[Start of section]
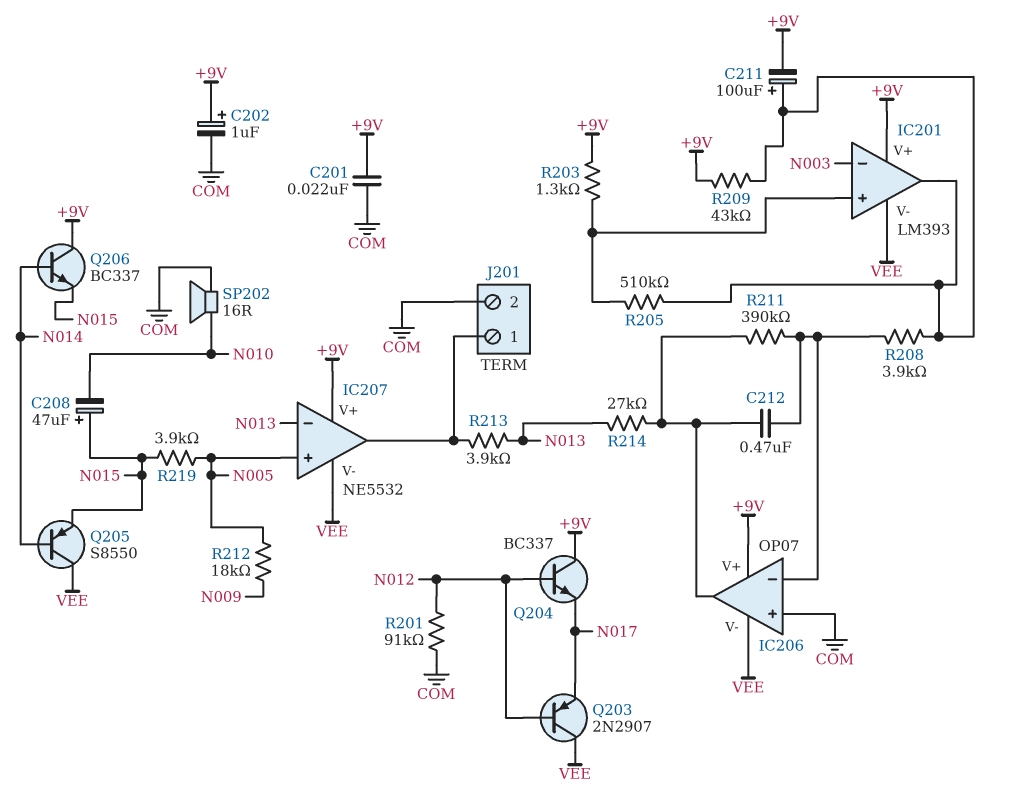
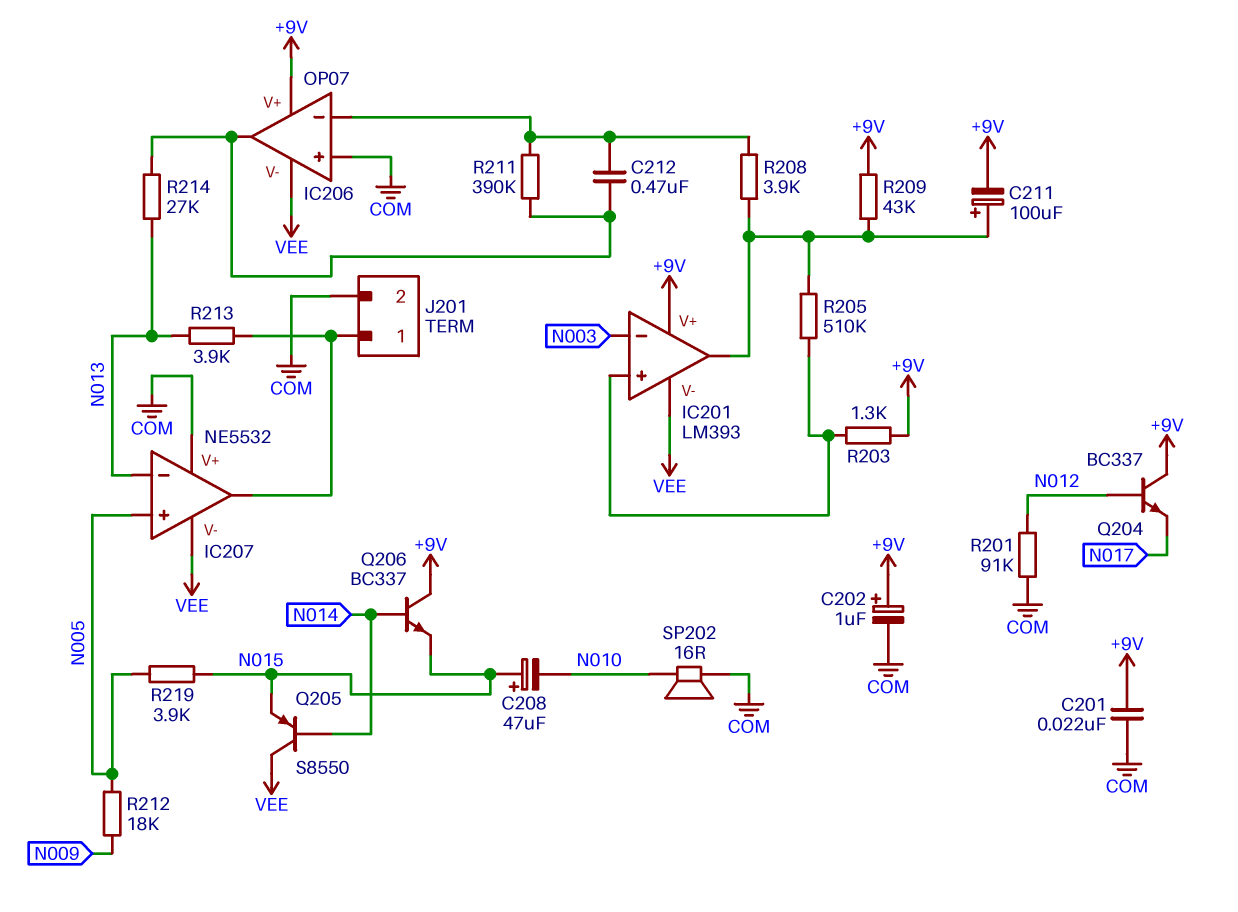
IC207 pin V+: +9V -> COM
Q203: PNP 2N2907 (B N012, C VEE, E N017) -> none

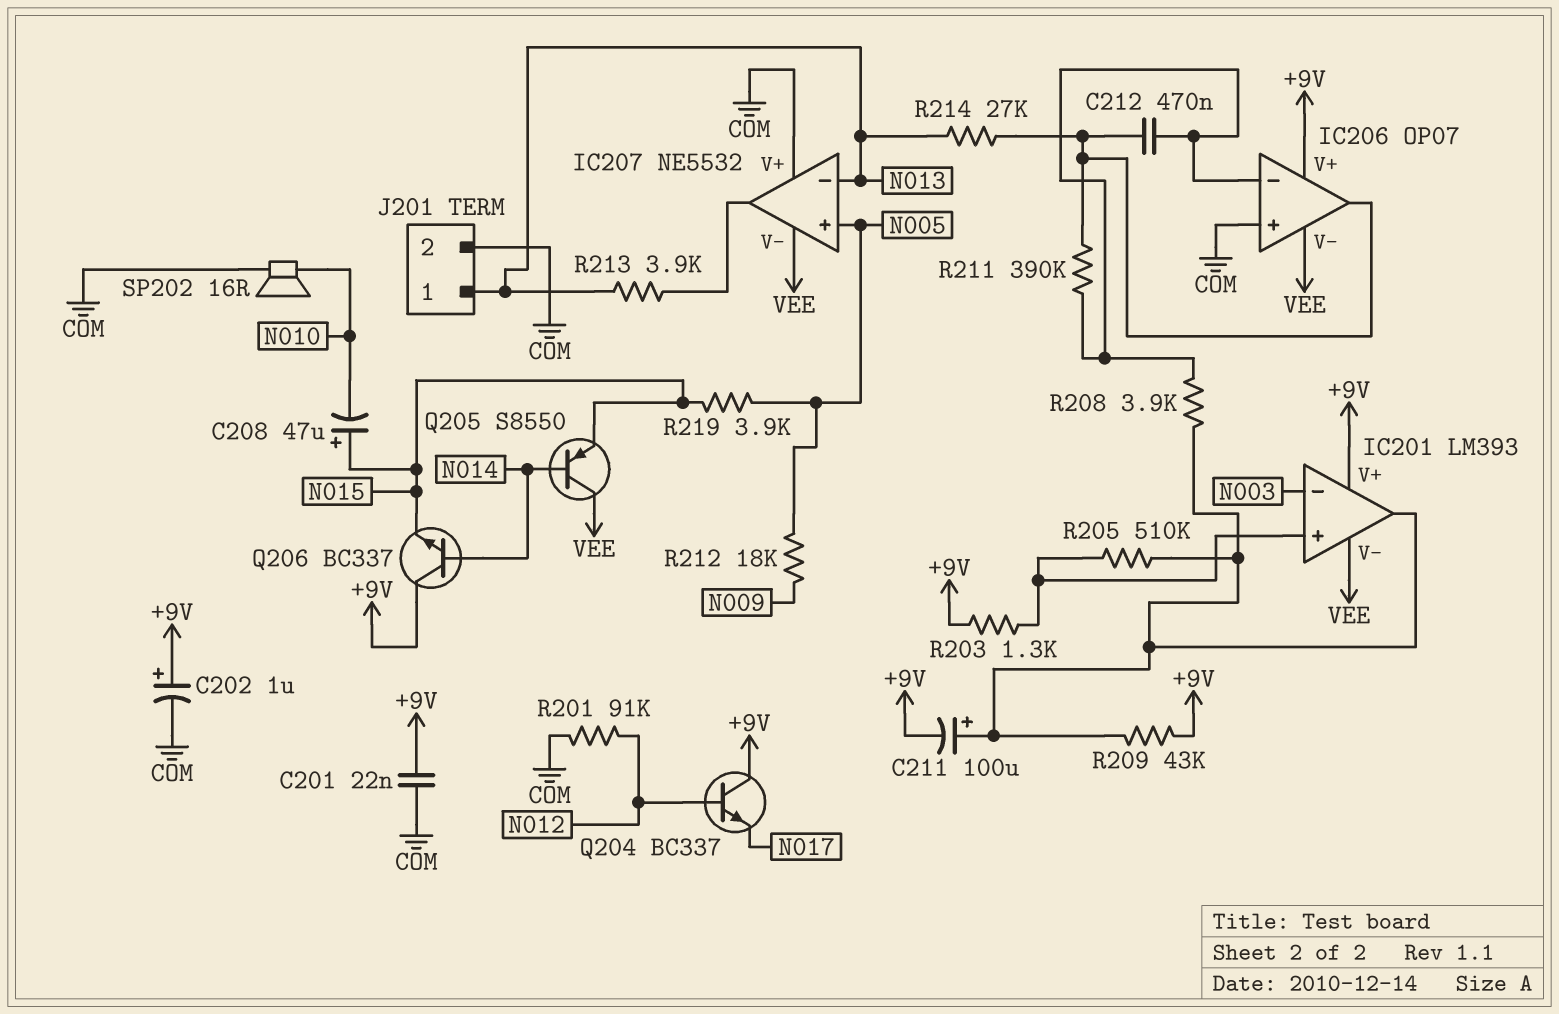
J201 pin 1: IC207/out -> N013

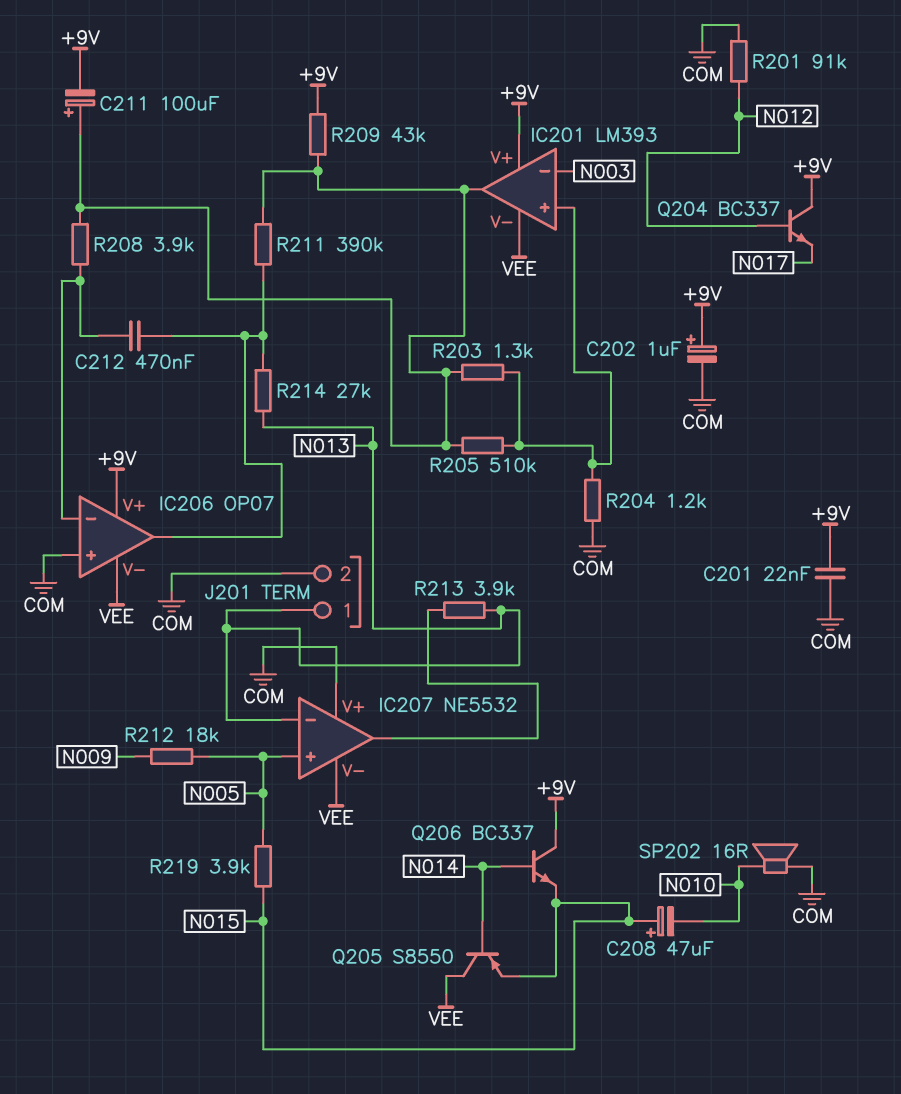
R203: 1.3k (+9V, IC201/in+) -> 1.3k (IC201/in+, IC201/out)
R204: none -> 1.2k (COM, IC201/in+)
R211: 390k (IC206/in-, IC206/out) -> 390k (IC201/out, IC206/out)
[End of section]
**What to work on**
Set the material above down again word for word. Include none of its pictures.

**Exercise result**
IC207 pin V+: +9V -> COM
Q203: PNP 2N2907 (B N012, C VEE, E N017) -> none

J201 pin 1: IC207/out -> N013

R203: 1.3k (+9V, IC201/in+) -> 1.3k (IC201/in+, IC201/out)
R204: none -> 1.2k (COM, IC201/in+)
R211: 390k (IC206/in-, IC206/out) -> 390k (IC201/out, IC206/out)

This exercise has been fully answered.